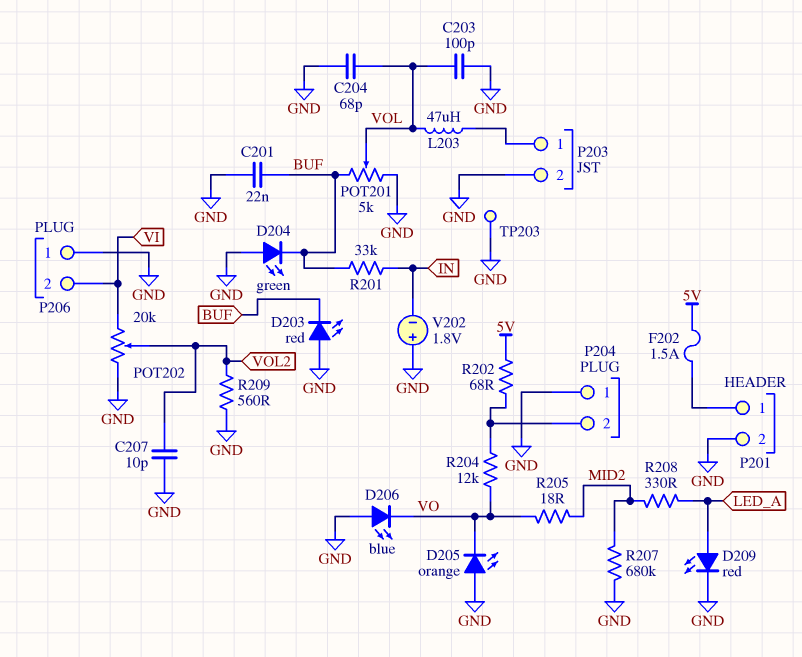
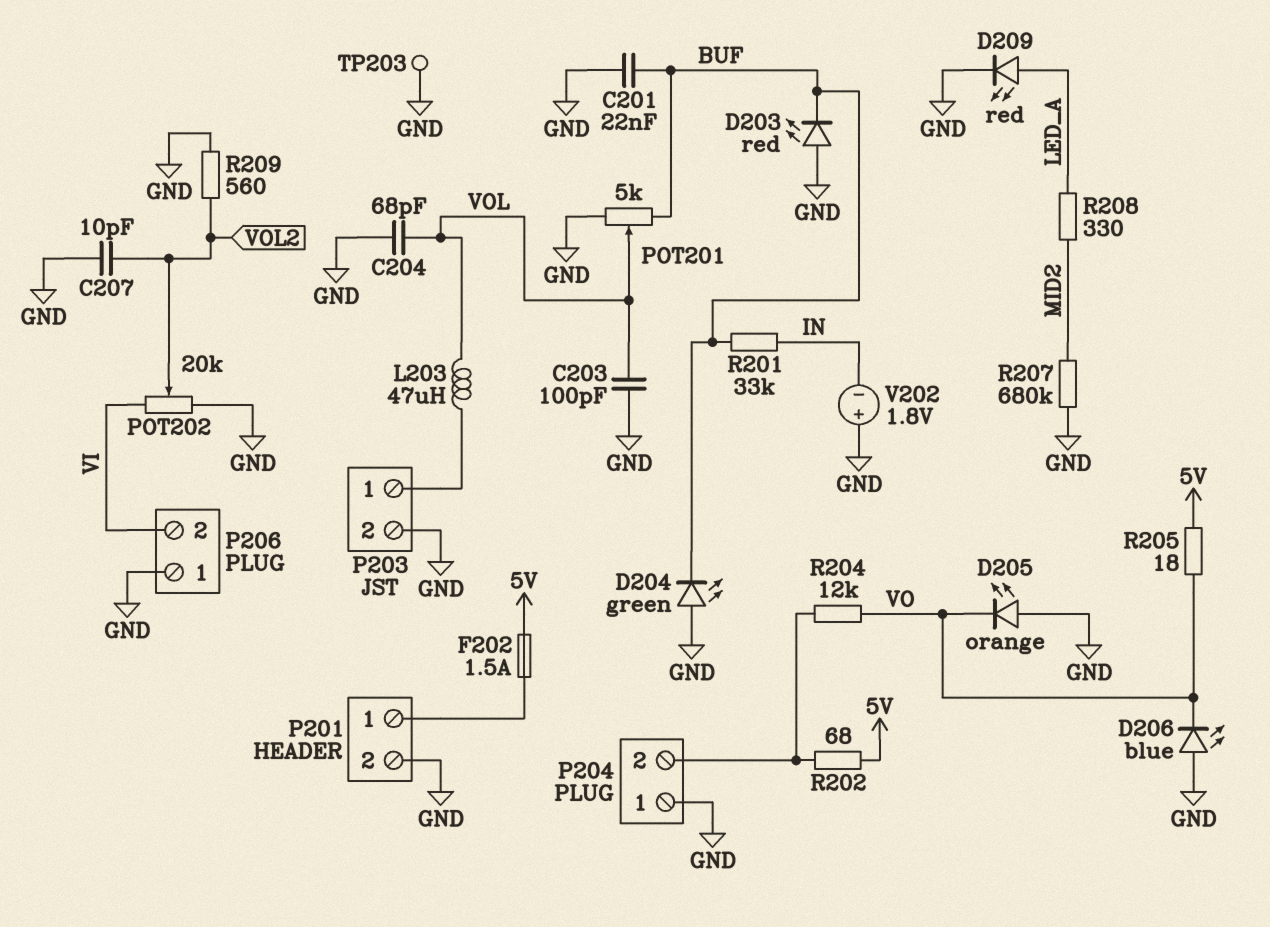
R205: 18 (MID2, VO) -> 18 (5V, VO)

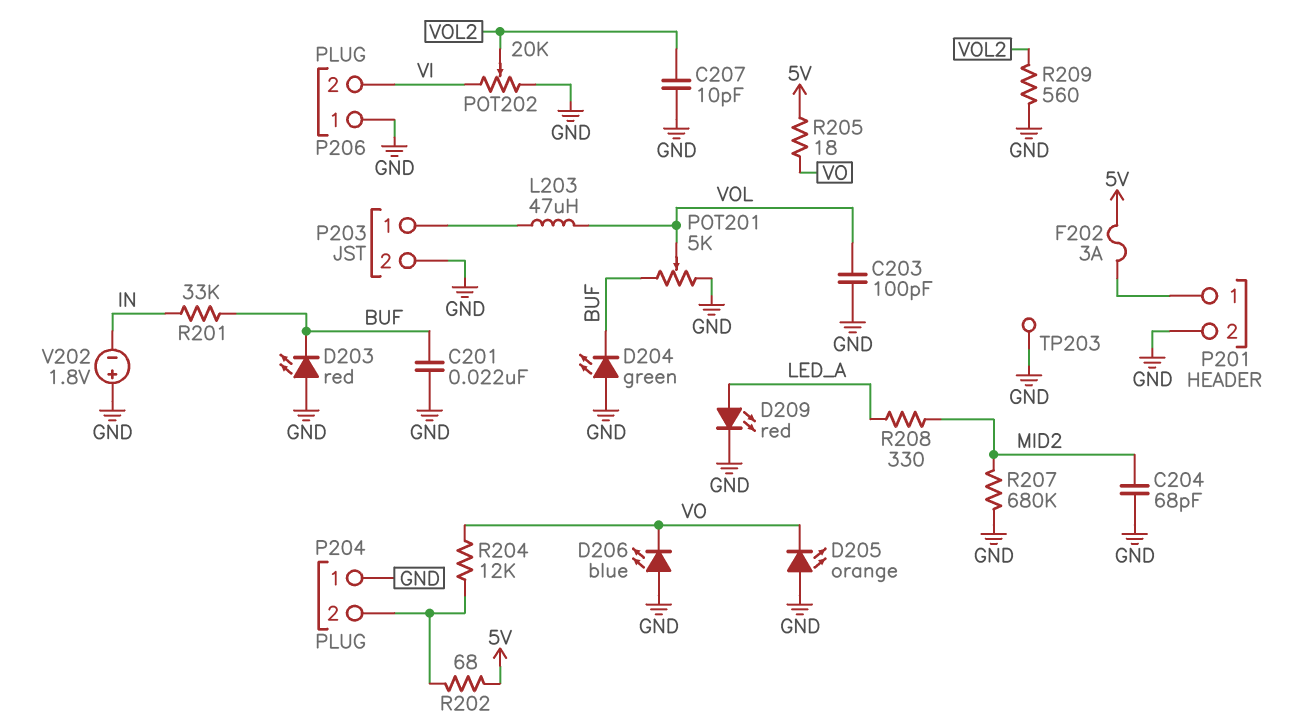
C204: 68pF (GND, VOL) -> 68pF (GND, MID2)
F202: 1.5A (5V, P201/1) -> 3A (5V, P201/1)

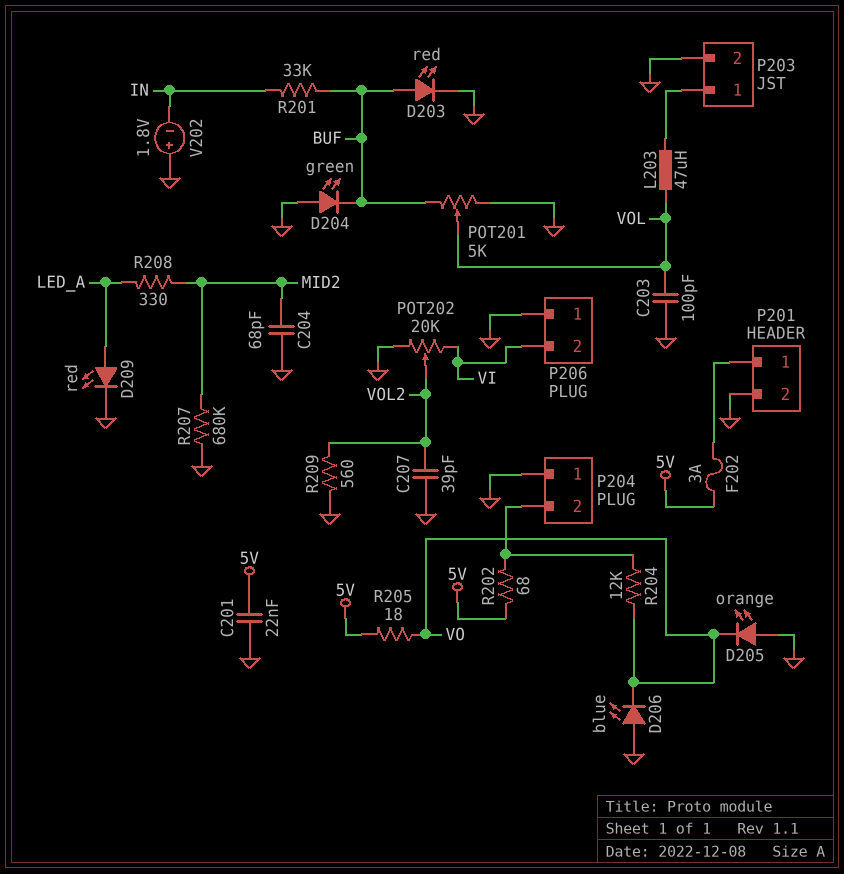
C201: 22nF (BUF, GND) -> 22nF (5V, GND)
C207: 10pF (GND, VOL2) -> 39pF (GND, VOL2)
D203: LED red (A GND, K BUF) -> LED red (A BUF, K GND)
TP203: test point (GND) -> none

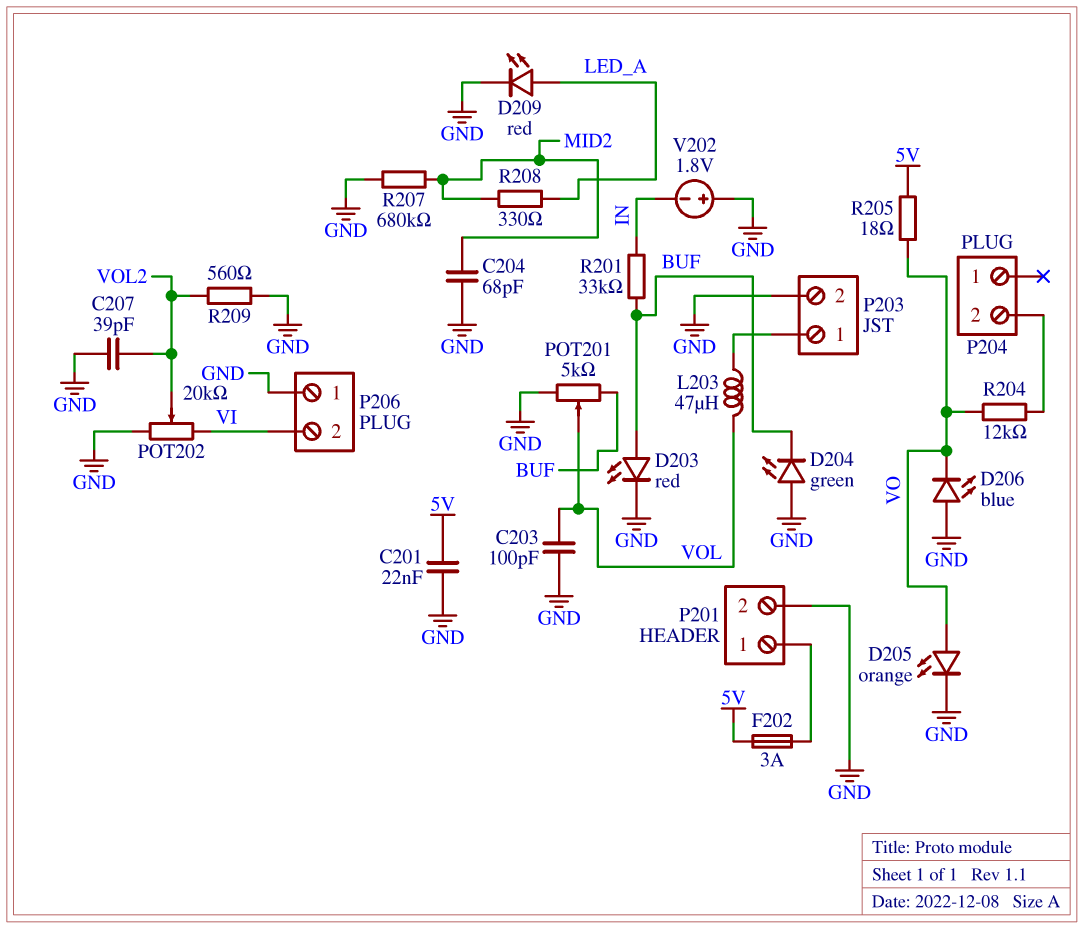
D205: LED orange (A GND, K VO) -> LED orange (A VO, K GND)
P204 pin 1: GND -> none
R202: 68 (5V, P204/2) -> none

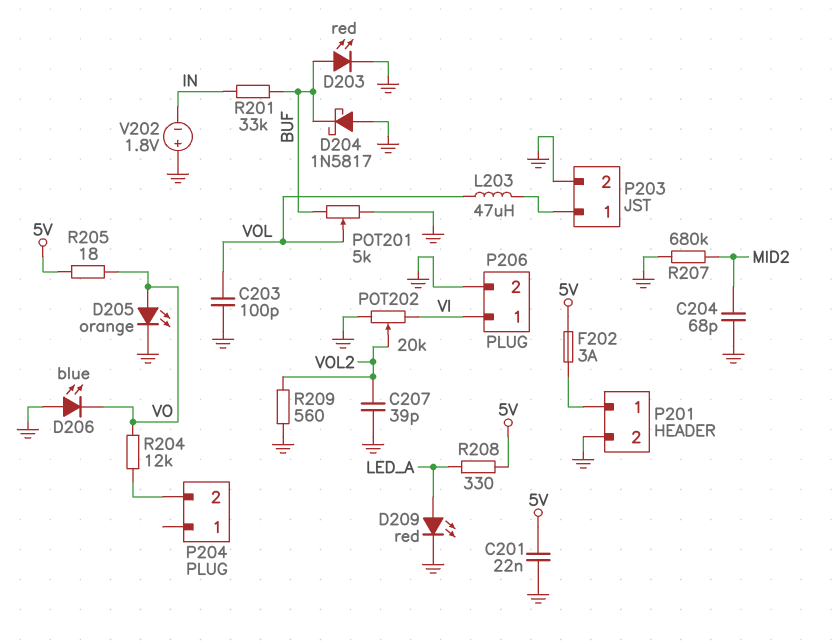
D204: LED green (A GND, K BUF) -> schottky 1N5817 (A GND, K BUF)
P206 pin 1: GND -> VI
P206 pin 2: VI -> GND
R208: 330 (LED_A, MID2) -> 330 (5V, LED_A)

= DIRECTIONS FOR THIS TASK =
Line by line, return the listing above exactly, leaving out its pictures.

= FINAL ANSWER =
R205: 18 (MID2, VO) -> 18 (5V, VO)

C204: 68pF (GND, VOL) -> 68pF (GND, MID2)
F202: 1.5A (5V, P201/1) -> 3A (5V, P201/1)

C201: 22nF (BUF, GND) -> 22nF (5V, GND)
C207: 10pF (GND, VOL2) -> 39pF (GND, VOL2)
D203: LED red (A GND, K BUF) -> LED red (A BUF, K GND)
TP203: test point (GND) -> none

D205: LED orange (A GND, K VO) -> LED orange (A VO, K GND)
P204 pin 1: GND -> none
R202: 68 (5V, P204/2) -> none

D204: LED green (A GND, K BUF) -> schottky 1N5817 (A GND, K BUF)
P206 pin 1: GND -> VI
P206 pin 2: VI -> GND
R208: 330 (LED_A, MID2) -> 330 (5V, LED_A)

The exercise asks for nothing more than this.